• [Work to be completed]:
From the line containing "brown brick C3:J3" to the last line of the listing below, repeat every line exactly, and output nothing else.

• [Records for this task]:
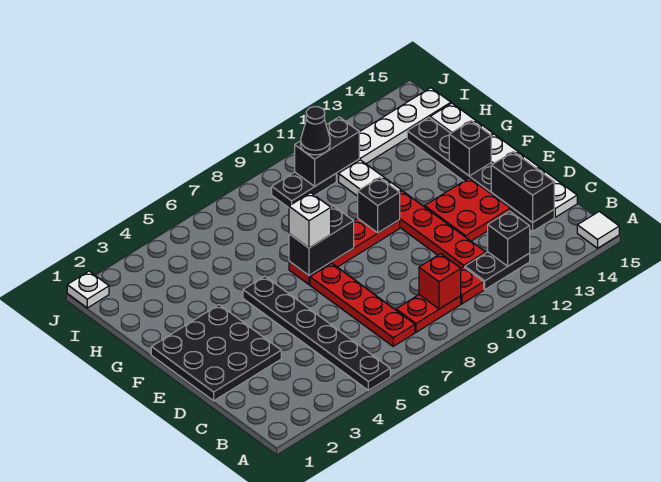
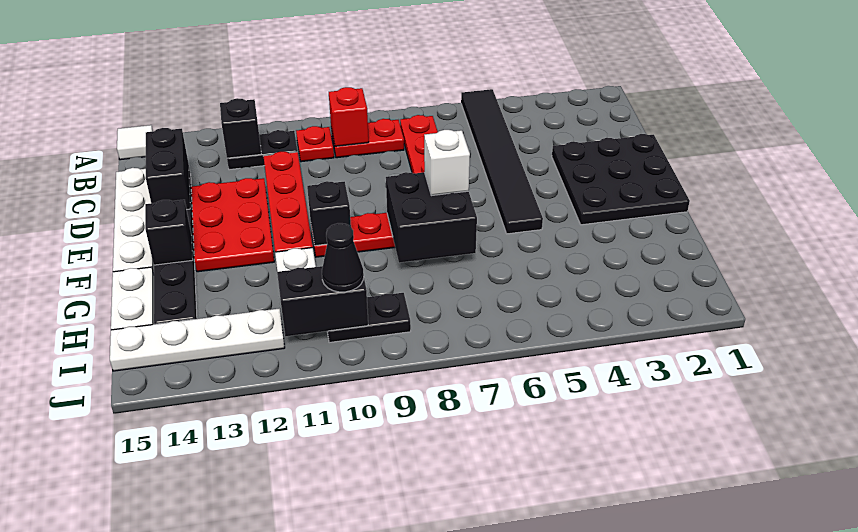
black plate A5:F5 level 1 -> black tile A5:F5 level 1
red plate D12:E13 level 1 -> red plate D12:F13 level 1
black brick F7:F8 level 2 -> black brick F7:G8 level 2
white plate J1 level 1 -> none

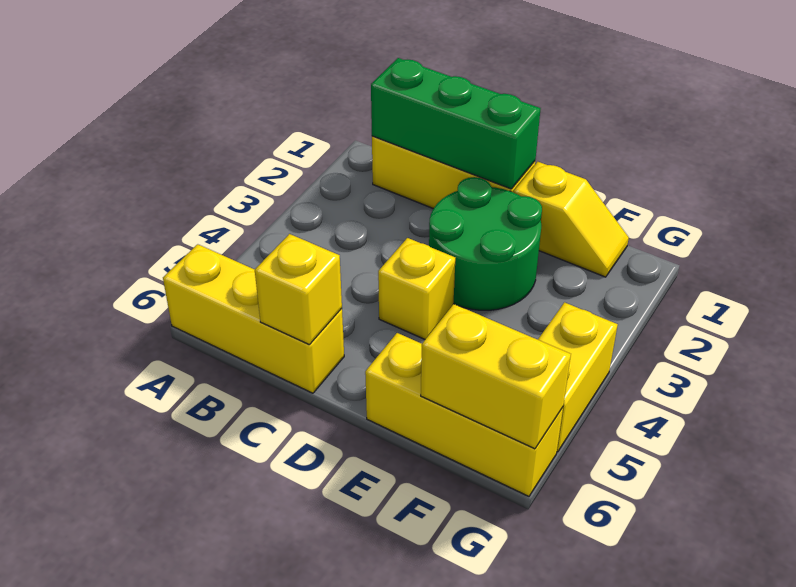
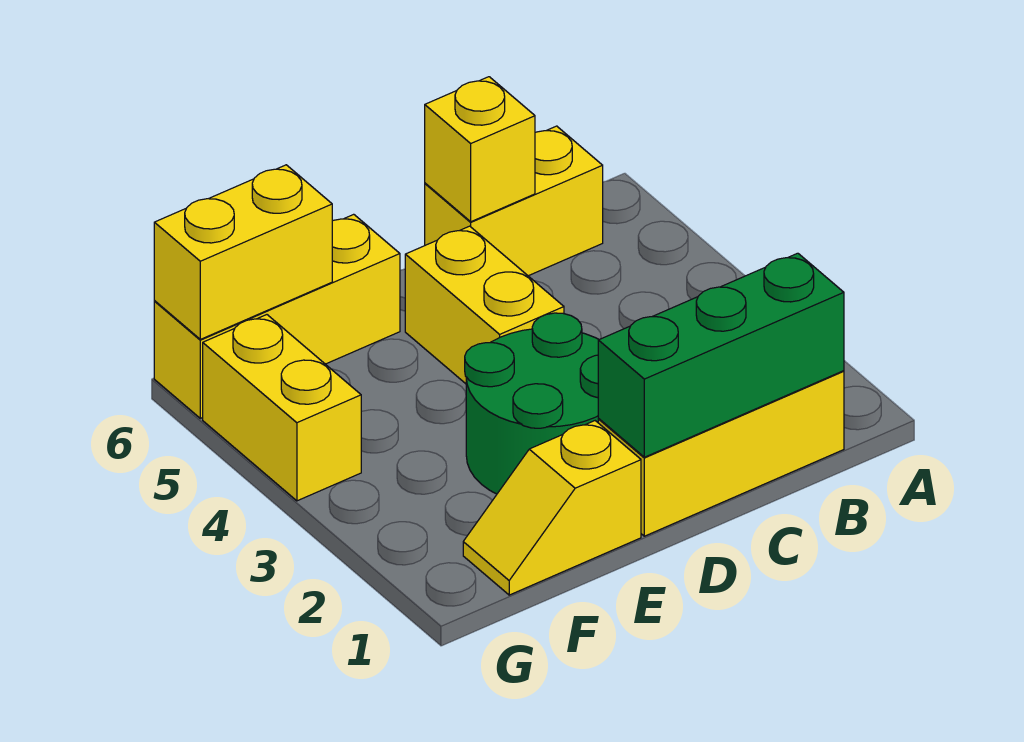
yellow brick A6:C6 level 1 -> yellow brick B6:C6 level 1
yellow brick D4 level 1 -> yellow brick D4:D5 level 1

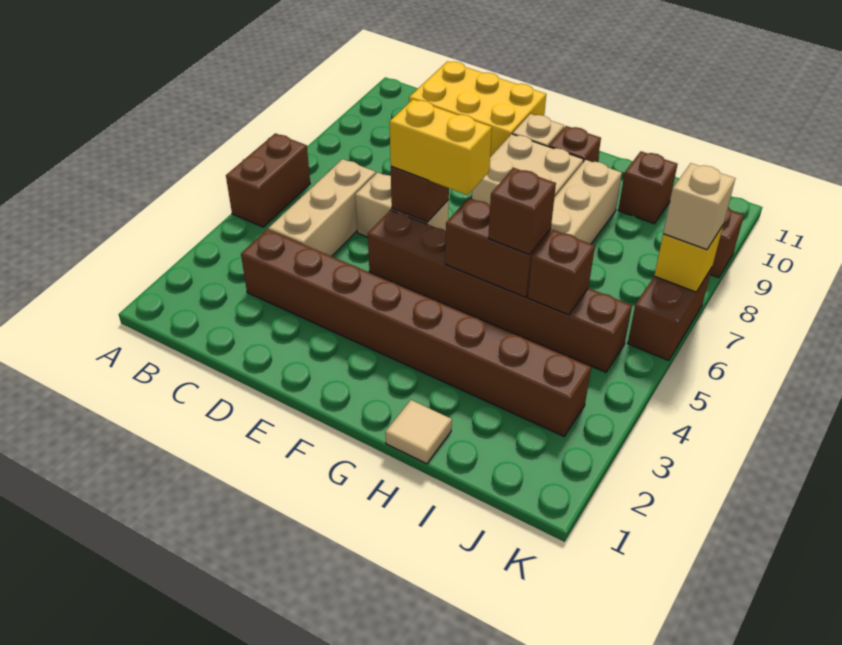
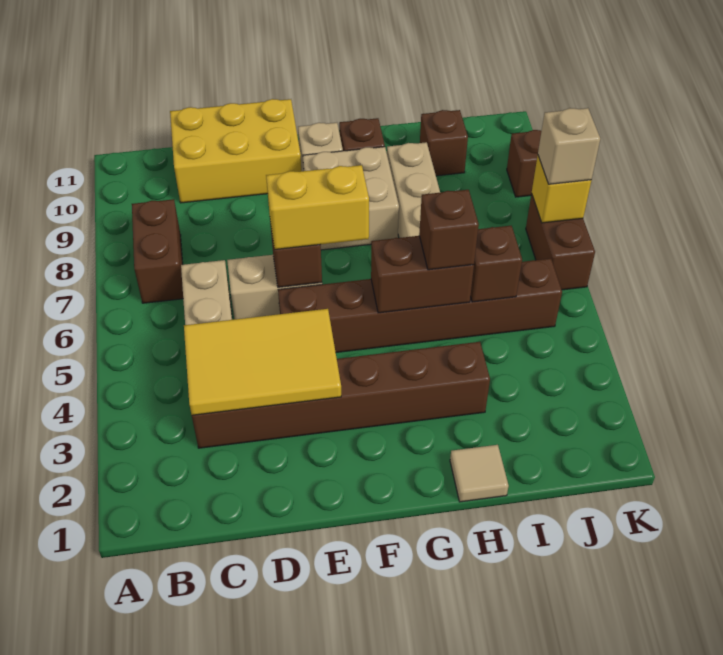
brown brick A5:A6 level 1 -> brown brick B7:B8 level 1
brown brick C3:J3 level 1 -> brown brick C3:H3 level 1
none -> yellow tile C3:E4 level 2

• [Solved exercise]:
brown brick C3:J3 level 1 -> brown brick C3:H3 level 1
none -> yellow tile C3:E4 level 2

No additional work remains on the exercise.